From the line with "D1: diode 1N4004" through the line with "SW1: button (GND, IC2/RST)", inclusive, return each line of the data below exactly and leave the rest out.

** EXCERPTED DATA follows **

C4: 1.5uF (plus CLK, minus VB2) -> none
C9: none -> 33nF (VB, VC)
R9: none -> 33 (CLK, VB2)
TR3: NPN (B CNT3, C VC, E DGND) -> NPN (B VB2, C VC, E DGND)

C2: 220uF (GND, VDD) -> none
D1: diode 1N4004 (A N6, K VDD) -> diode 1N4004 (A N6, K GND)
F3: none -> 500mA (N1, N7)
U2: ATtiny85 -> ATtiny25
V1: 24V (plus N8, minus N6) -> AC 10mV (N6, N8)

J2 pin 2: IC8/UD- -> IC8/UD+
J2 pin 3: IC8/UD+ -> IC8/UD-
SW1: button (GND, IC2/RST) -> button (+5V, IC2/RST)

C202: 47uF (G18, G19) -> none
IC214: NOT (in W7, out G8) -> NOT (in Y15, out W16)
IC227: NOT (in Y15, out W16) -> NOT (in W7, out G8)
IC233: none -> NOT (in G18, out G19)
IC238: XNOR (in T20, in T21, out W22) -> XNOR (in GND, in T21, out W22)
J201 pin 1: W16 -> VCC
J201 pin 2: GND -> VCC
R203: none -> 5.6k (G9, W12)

** End of EXCERPTED DATA **

» EXERCISE ANSWER:
D1: diode 1N4004 (A N6, K VDD) -> diode 1N4004 (A N6, K GND)
F3: none -> 500mA (N1, N7)
U2: ATtiny85 -> ATtiny25
V1: 24V (plus N8, minus N6) -> AC 10mV (N6, N8)

J2 pin 2: IC8/UD- -> IC8/UD+
J2 pin 3: IC8/UD+ -> IC8/UD-
SW1: button (GND, IC2/RST) -> button (+5V, IC2/RST)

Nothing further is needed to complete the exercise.